AVAILABLE DATA START
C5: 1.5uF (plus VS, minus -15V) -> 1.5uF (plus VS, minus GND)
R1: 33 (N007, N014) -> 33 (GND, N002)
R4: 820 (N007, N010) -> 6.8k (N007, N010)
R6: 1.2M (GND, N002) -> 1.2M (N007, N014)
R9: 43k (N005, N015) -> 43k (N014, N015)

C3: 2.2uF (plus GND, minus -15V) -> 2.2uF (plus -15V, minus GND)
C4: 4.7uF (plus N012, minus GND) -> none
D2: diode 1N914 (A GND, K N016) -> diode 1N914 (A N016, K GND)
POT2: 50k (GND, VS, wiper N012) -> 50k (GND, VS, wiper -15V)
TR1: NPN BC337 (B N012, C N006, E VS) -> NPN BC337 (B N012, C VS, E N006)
AVAILABLE DATA END
PROBLEM
Your answer should consist only of the lines from the one that holds "POT2: 50k (GND, VS, wiper" to the end of the entries above, both ends included, each repeated exactly.

TASK RESPONSE
POT2: 50k (GND, VS, wiper N012) -> 50k (GND, VS, wiper -15V)
TR1: NPN BC337 (B N012, C N006, E VS) -> NPN BC337 (B N012, C VS, E N006)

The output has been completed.